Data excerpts
—————

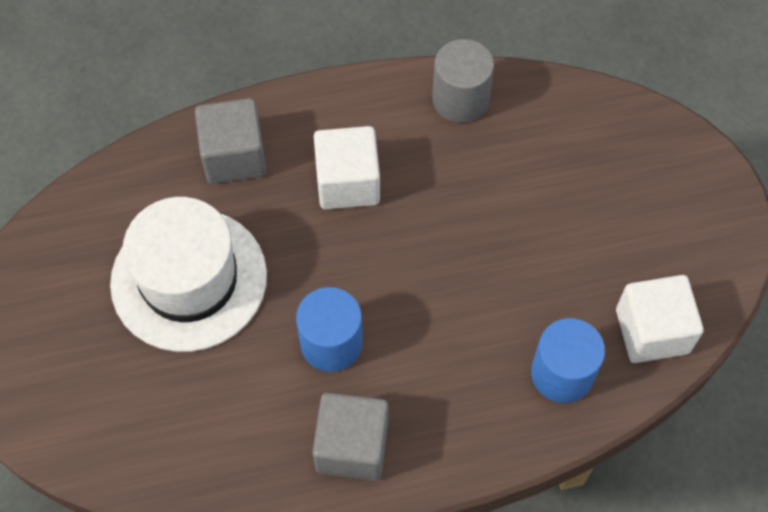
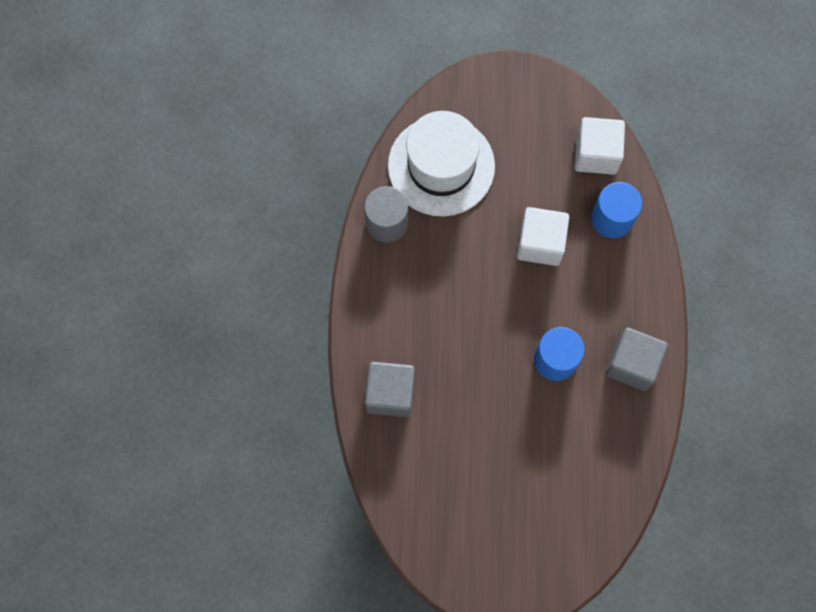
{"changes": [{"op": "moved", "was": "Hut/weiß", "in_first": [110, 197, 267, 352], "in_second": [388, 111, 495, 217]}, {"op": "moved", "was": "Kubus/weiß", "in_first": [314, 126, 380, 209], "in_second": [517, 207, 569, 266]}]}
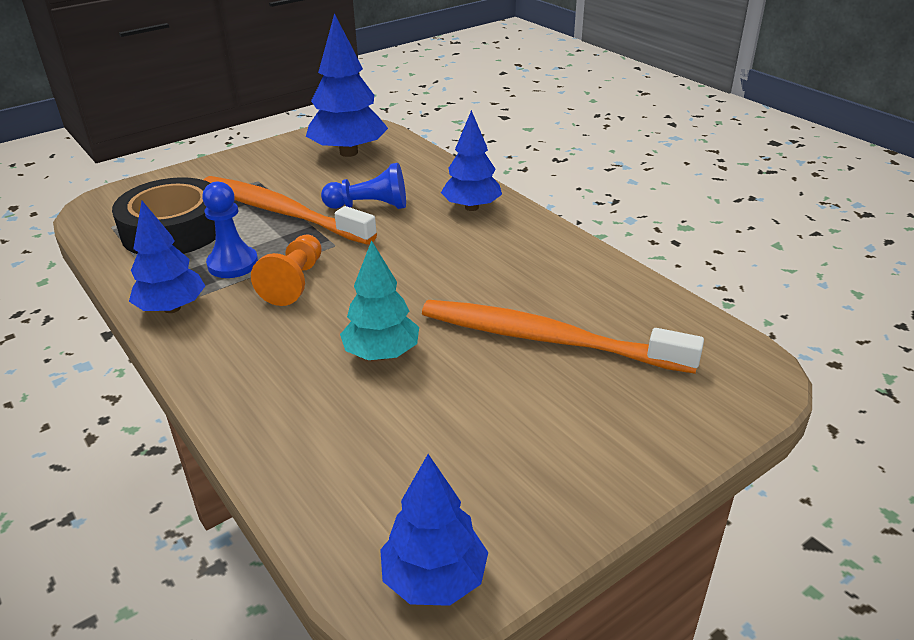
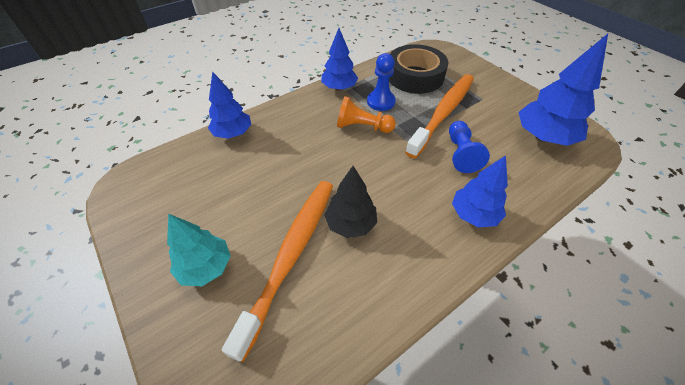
{"changes": [{"op": "moved", "was": "Baum/türkis", "in_first": [340, 240, 419, 360], "in_second": [167, 214, 231, 286]}, {"op": "moved", "was": "Baum/blau", "in_first": [380, 454, 488, 606], "in_second": [208, 71, 251, 139]}, {"op": "added", "now": "Baum/schwarz", "in_second": [324, 166, 377, 238]}]}
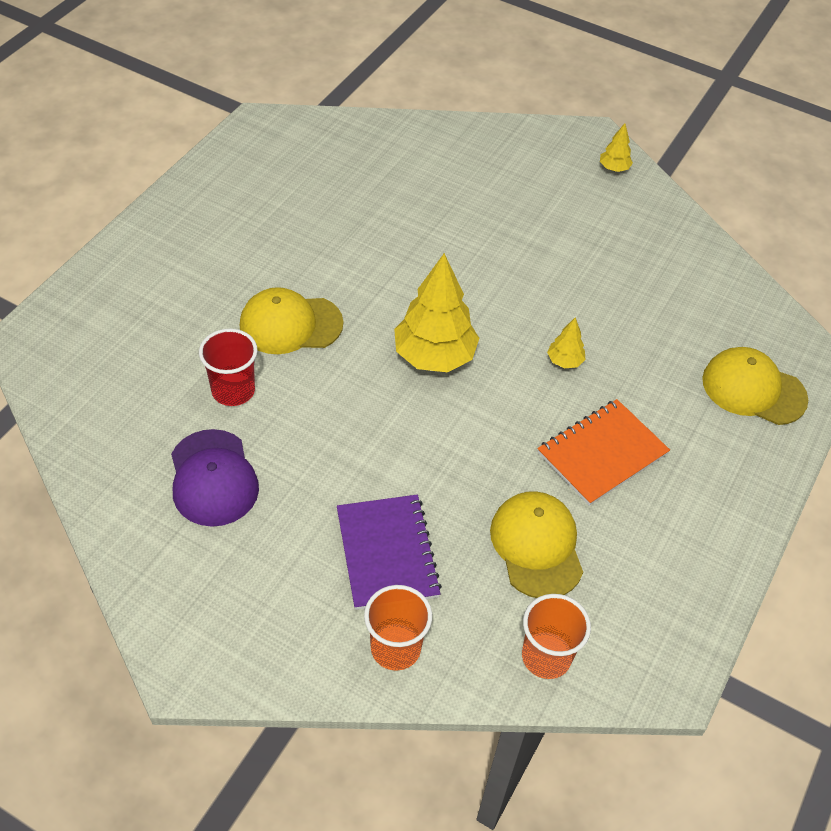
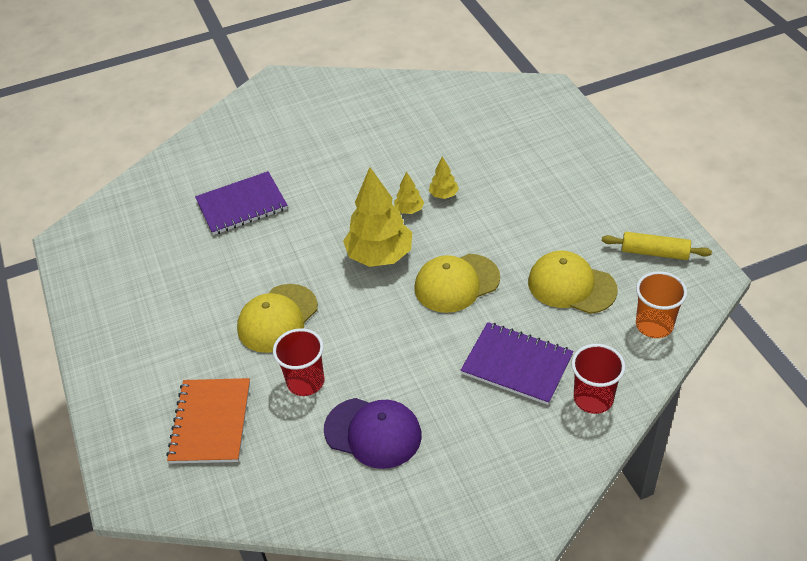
{"changes": [{"op": "recoloured", "was": "Becher/orange", "now": "Becher/rot", "in_first": [364, 585, 432, 671], "in_second": [571, 344, 625, 414]}, {"op": "moved", "was": "Notizbuch/orange", "in_first": [537, 399, 670, 506], "in_second": [166, 378, 250, 464]}, {"op": "moved", "was": "Baum/gelb", "in_first": [600, 123, 633, 172], "in_second": [394, 171, 424, 214]}, {"op": "moved", "was": "Kappe/gelb", "in_first": [702, 347, 808, 425], "in_second": [414, 254, 500, 313]}, {"op": "added", "now": "Notizbuch/lila", "in_second": [195, 171, 288, 235]}, {"op": "added", "now": "Nudelholz/gelb", "in_second": [602, 232, 712, 260]}]}
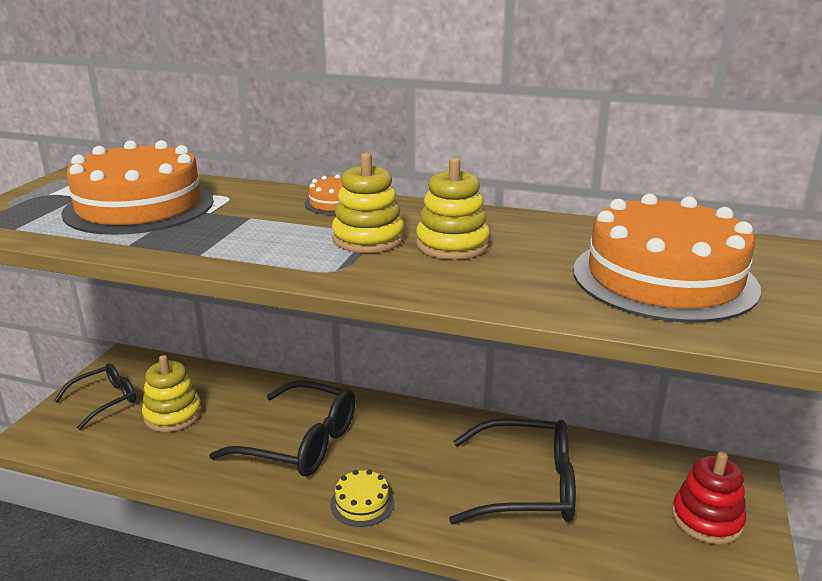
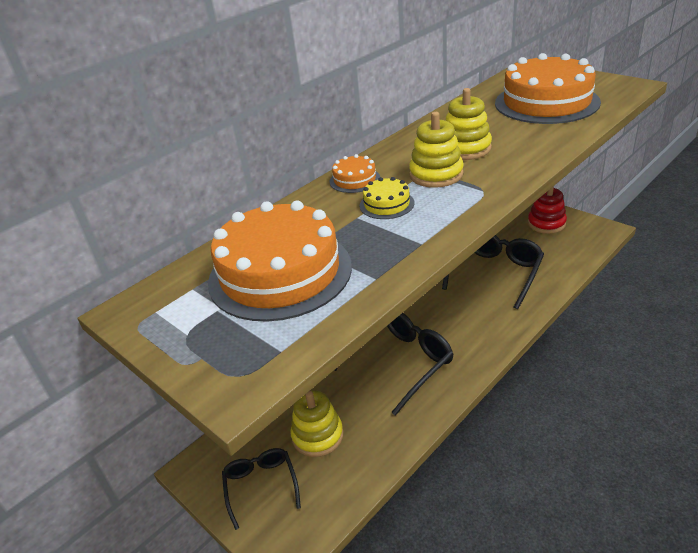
{"changes": [{"op": "moved", "was": "Kuchen/gelb", "in_first": [330, 470, 394, 527], "in_second": [360, 177, 414, 219]}]}
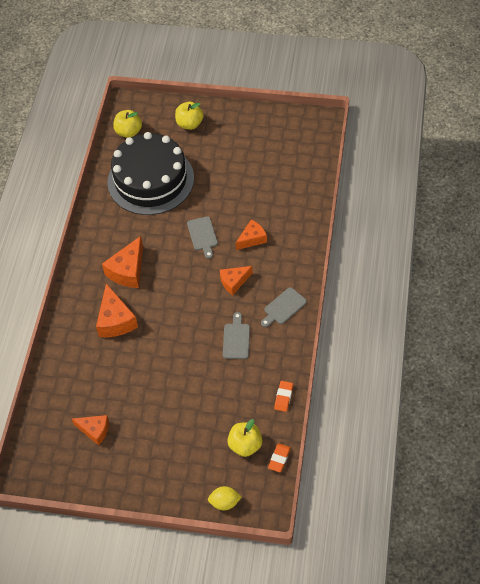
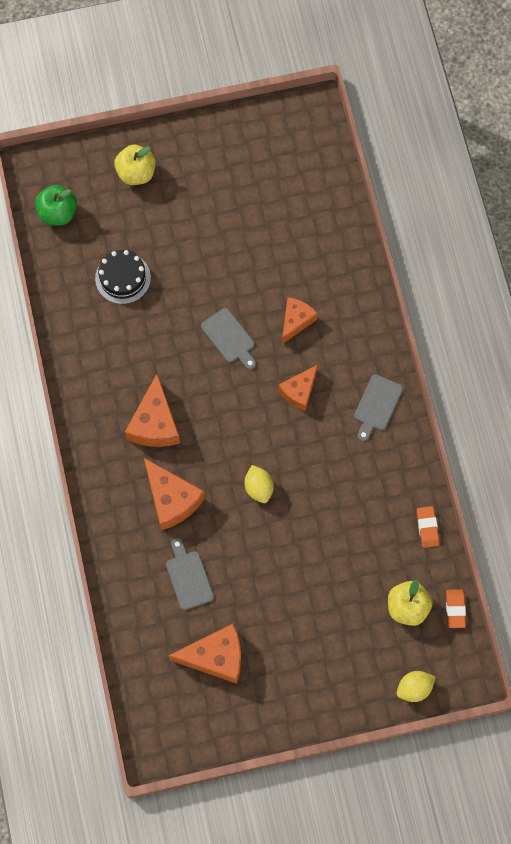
{"changes": [{"op": "resized", "was": "Käse/orange", "in_first": [72, 415, 109, 446], "in_second": [168, 623, 241, 684], "ratio": 1.53}, {"op": "resized", "was": "Kuchen/schwarz", "in_first": [107, 132, 194, 215], "in_second": [95, 250, 151, 304], "ratio": 0.45}, {"op": "recoloured", "was": "Apfel/gelb", "now": "Apfel/grün", "in_first": [113, 110, 142, 138], "in_second": [35, 185, 77, 225]}, {"op": "moved", "was": "Schneidebrett/grau", "in_first": [223, 312, 250, 359], "in_second": [166, 538, 214, 610]}, {"op": "added", "now": "Zitrone/gelb", "in_second": [245, 465, 274, 503]}]}
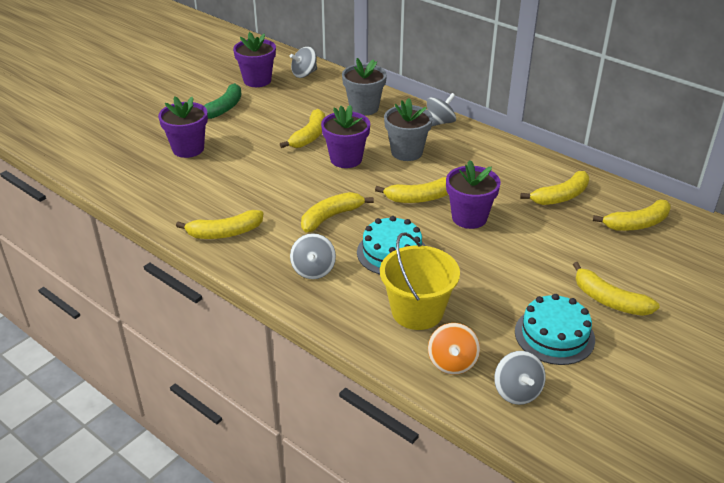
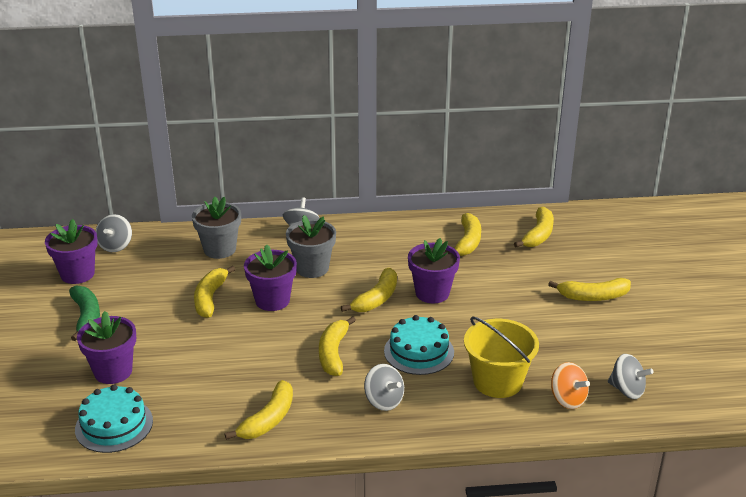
{"changes": [{"op": "turned", "was": "Banane/gelb", "in_first": [280, 109, 325, 148], "in_second": [194, 266, 236, 318], "clockwise": -150}, {"op": "moved", "was": "Kuchen/türkis", "in_first": [515, 294, 595, 365], "in_second": [75, 385, 153, 453]}]}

—————

* _THE TASK_
The lines above should be transcribed exactly, with every image removed.

* _EXERCISE ANSWER_
{"changes": [{"op": "moved", "was": "Hut/weiß", "in_first": [110, 197, 267, 352], "in_second": [388, 111, 495, 217]}, {"op": "moved", "was": "Kubus/weiß", "in_first": [314, 126, 380, 209], "in_second": [517, 207, 569, 266]}]}
{"changes": [{"op": "moved", "was": "Baum/türkis", "in_first": [340, 240, 419, 360], "in_second": [167, 214, 231, 286]}, {"op": "moved", "was": "Baum/blau", "in_first": [380, 454, 488, 606], "in_second": [208, 71, 251, 139]}, {"op": "added", "now": "Baum/schwarz", "in_second": [324, 166, 377, 238]}]}
{"changes": [{"op": "recoloured", "was": "Becher/orange", "now": "Becher/rot", "in_first": [364, 585, 432, 671], "in_second": [571, 344, 625, 414]}, {"op": "moved", "was": "Notizbuch/orange", "in_first": [537, 399, 670, 506], "in_second": [166, 378, 250, 464]}, {"op": "moved", "was": "Baum/gelb", "in_first": [600, 123, 633, 172], "in_second": [394, 171, 424, 214]}, {"op": "moved", "was": "Kappe/gelb", "in_first": [702, 347, 808, 425], "in_second": [414, 254, 500, 313]}, {"op": "added", "now": "Notizbuch/lila", "in_second": [195, 171, 288, 235]}, {"op": "added", "now": "Nudelholz/gelb", "in_second": [602, 232, 712, 260]}]}
{"changes": [{"op": "moved", "was": "Kuchen/gelb", "in_first": [330, 470, 394, 527], "in_second": [360, 177, 414, 219]}]}
{"changes": [{"op": "resized", "was": "Käse/orange", "in_first": [72, 415, 109, 446], "in_second": [168, 623, 241, 684], "ratio": 1.53}, {"op": "resized", "was": "Kuchen/schwarz", "in_first": [107, 132, 194, 215], "in_second": [95, 250, 151, 304], "ratio": 0.45}, {"op": "recoloured", "was": "Apfel/gelb", "now": "Apfel/grün", "in_first": [113, 110, 142, 138], "in_second": [35, 185, 77, 225]}, {"op": "moved", "was": "Schneidebrett/grau", "in_first": [223, 312, 250, 359], "in_second": [166, 538, 214, 610]}, {"op": "added", "now": "Zitrone/gelb", "in_second": [245, 465, 274, 503]}]}
{"changes": [{"op": "turned", "was": "Banane/gelb", "in_first": [280, 109, 325, 148], "in_second": [194, 266, 236, 318], "clockwise": -150}, {"op": "moved", "was": "Kuchen/türkis", "in_first": [515, 294, 595, 365], "in_second": [75, 385, 153, 453]}]}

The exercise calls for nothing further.